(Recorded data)
━━━━━━━━━━━━━━━━━━━━
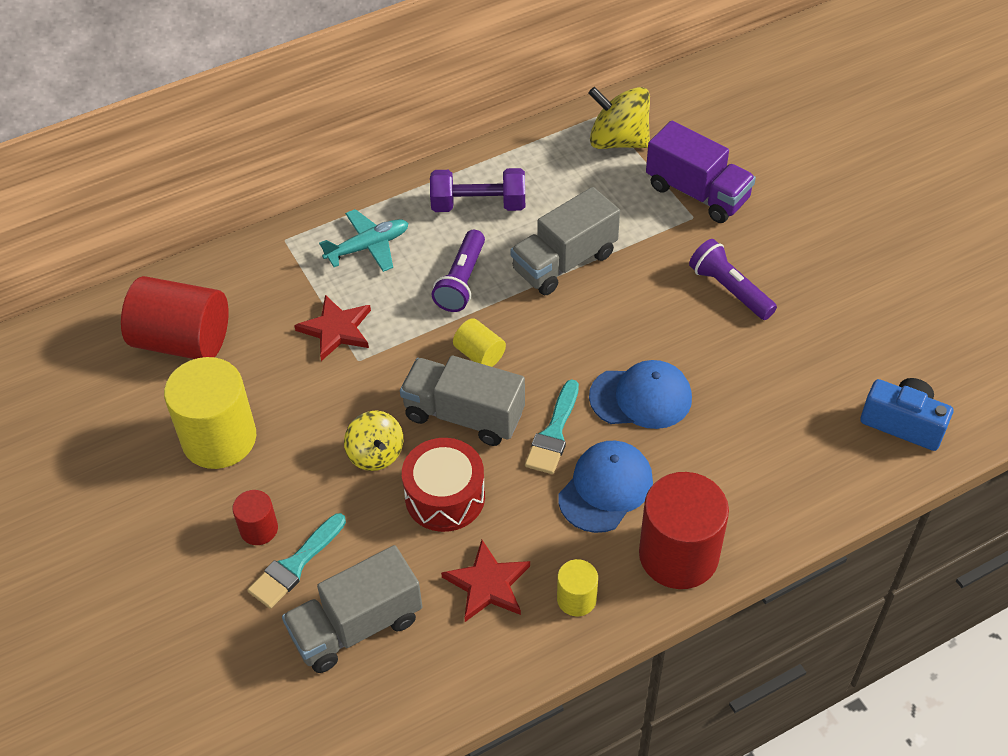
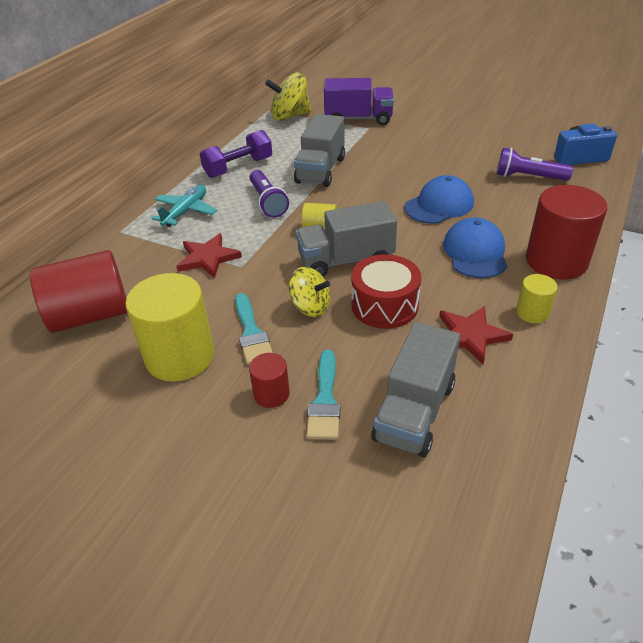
camera: 35 degrees left, 10 degrees down
(554, 433) = (411, 242): turquoise brush -> turquoise brush (251, 333)
(729, 289) = (425, 146): purple flashlight -> purple flashlight (528, 177)

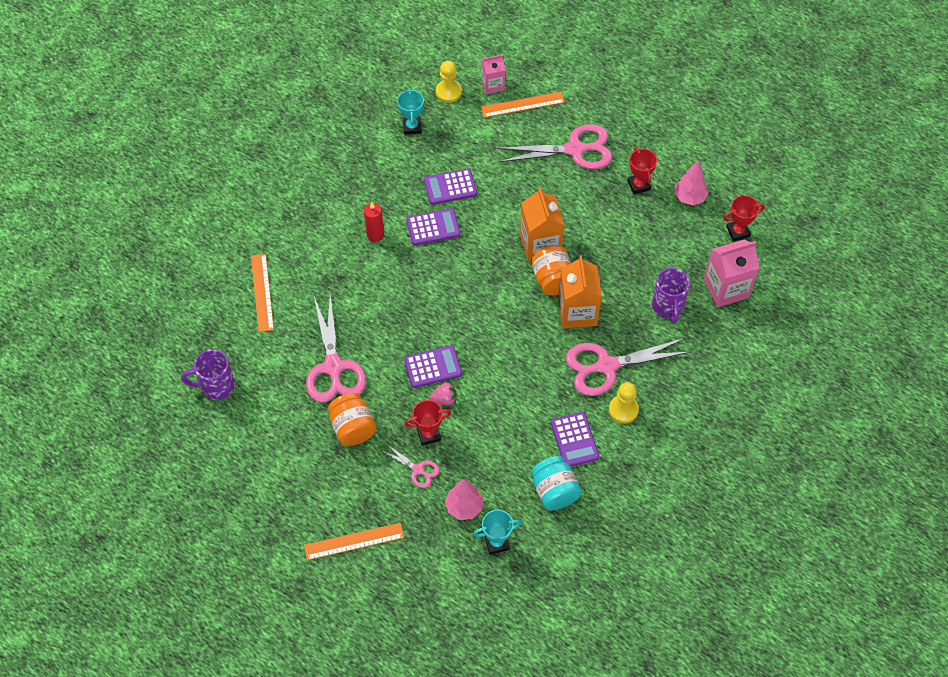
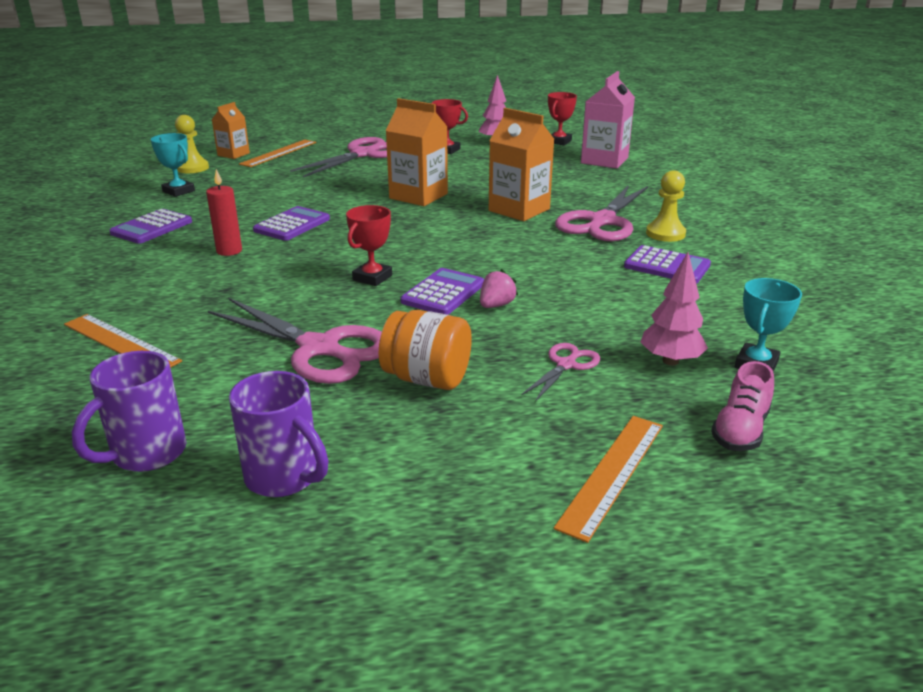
camera: 45 degrees left, 30 degrees down
(418, 469) = (566, 365): pink scissors -> pink scissors turned 45 degrees counterclockwise
(428, 434) = (526, 335): red trophy -> red trophy (372, 278)
(430, 567) = (740, 430): none -> pink shoe
(450, 187) = (274, 202): purple calculator -> purple calculator (151, 227)
(492, 85) = (233, 154): pink carton -> orange carton
(552, 280) = (464, 205): orange jar -> none
(554, 491) = (722, 301): turquoise jar -> none
(668, 307) = (583, 181): purple mug -> purple mug (284, 477)

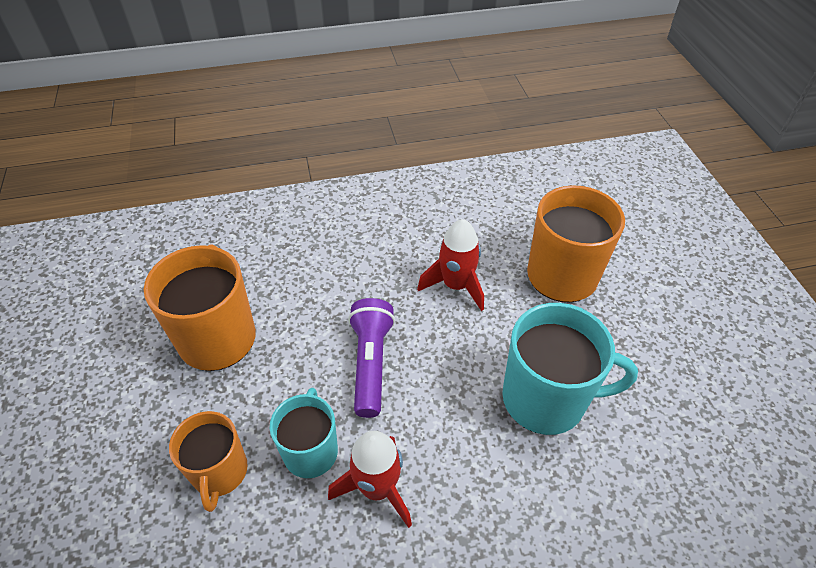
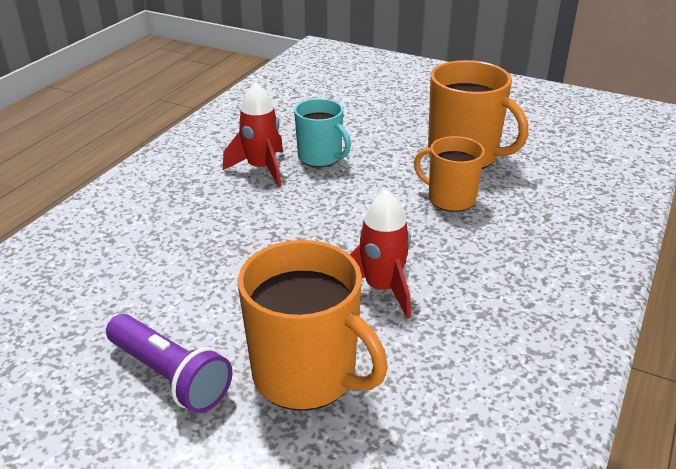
camera: 130 degrees right, 15 degrees down
(219, 472) = (350, 127): orange mug -> orange mug (450, 199)
(371, 363) = (356, 205): purple flashlight -> purple flashlight (170, 376)
(546, 399) = (207, 269): turquoise mug -> none

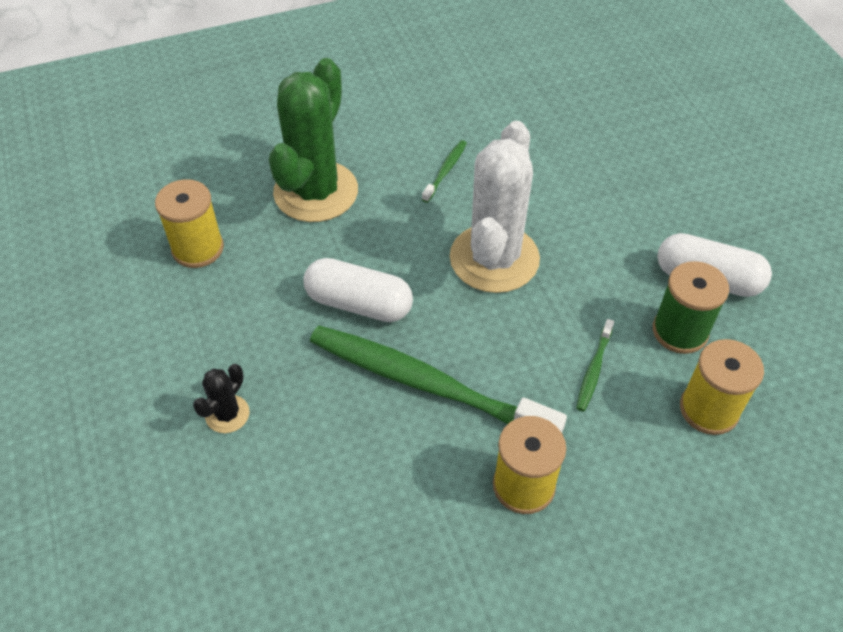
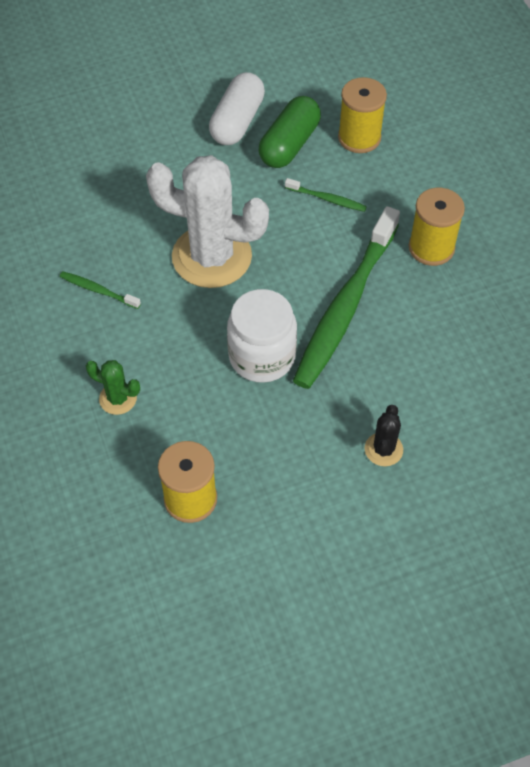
camera: 90 degrees left, 5 degrees up
(227, 414) = (383, 449): black cactus -> black cactus turned 75 degrees clockwise
(316, 192) = (118, 398): green cactus -> green cactus, size x0.43
(359, 303) = (262, 356): white capsule -> white jar
(680, 331) = (289, 144): green spool -> green capsule

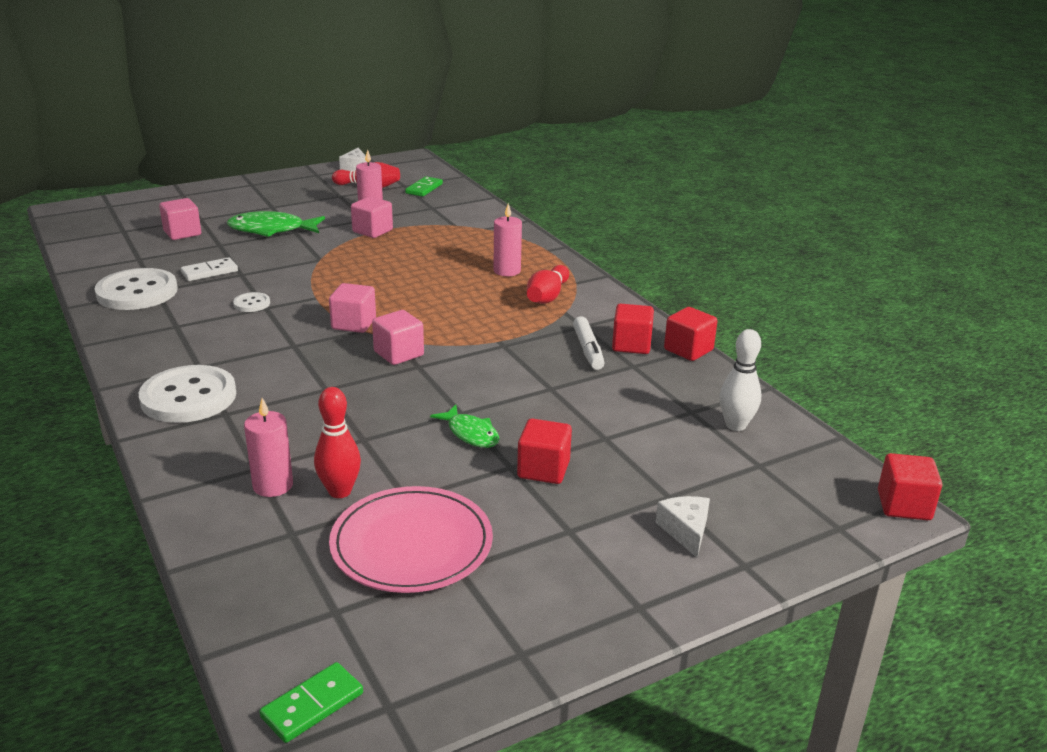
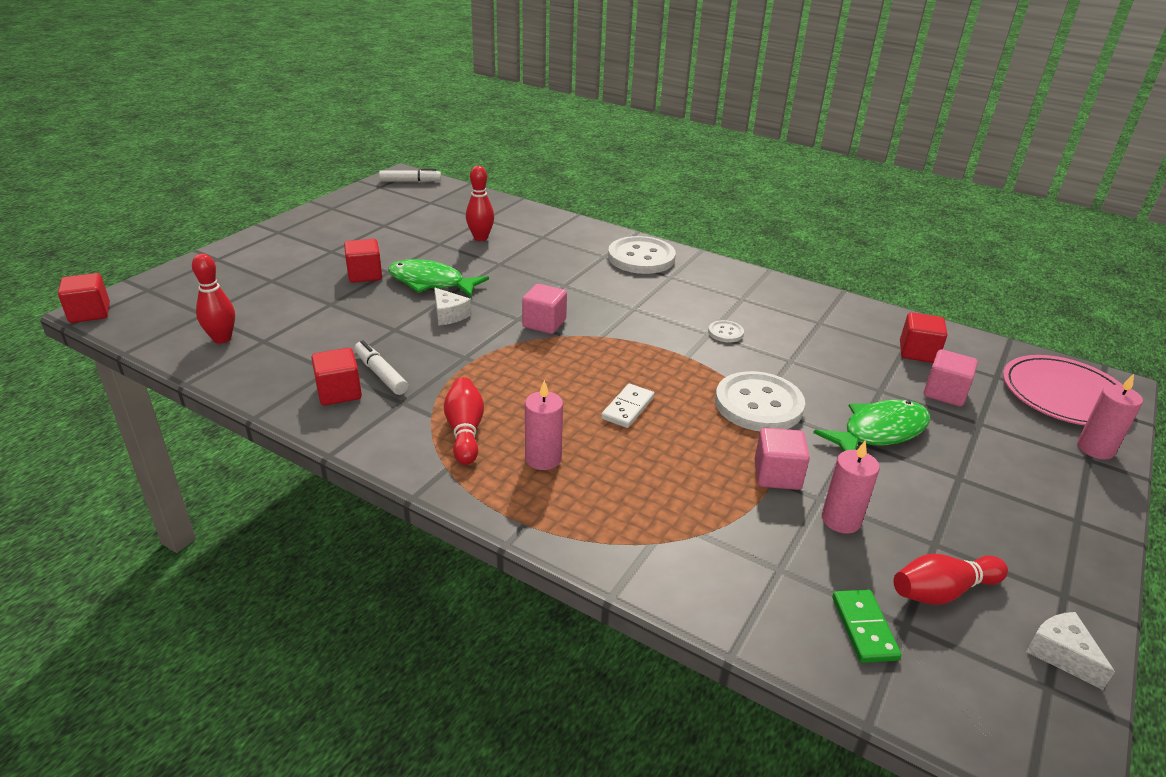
camera: 150 degrees right, 5 degrees up
(137, 292) = (828, 315): white button -> white button (758, 404)
(209, 272) = (820, 353): white domino -> white domino (628, 408)
(273, 485) = (520, 232): pink candle -> pink candle (1095, 449)
(312, 705) = (410, 181): green domino -> white marker
(354, 324) = (615, 339): pink cube -> none
(411, 544) = (417, 228): pink plate -> pink plate (1065, 395)
(470, 433) = (431, 283): green fish -> green fish, size x1.62
(685, 531) = (256, 265): white cheese -> white cheese (449, 315)
(688, 350) = (276, 404): red cube -> red cube (918, 352)
(735, 425) = (222, 339): white bowling pin -> red bowling pin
━━━━━━━━━━━━━━━━━━━━
- Task prompt -
Copy all lines of the records that have the string "white" in them.

- Exercise output -
(359, 303) = (262, 356): white capsule -> white jar
(137, 292) = (828, 315): white button -> white button (758, 404)
(209, 272) = (820, 353): white domino -> white domino (628, 408)
(312, 705) = (410, 181): green domino -> white marker
(685, 531) = (256, 265): white cheese -> white cheese (449, 315)
(735, 425) = (222, 339): white bowling pin -> red bowling pin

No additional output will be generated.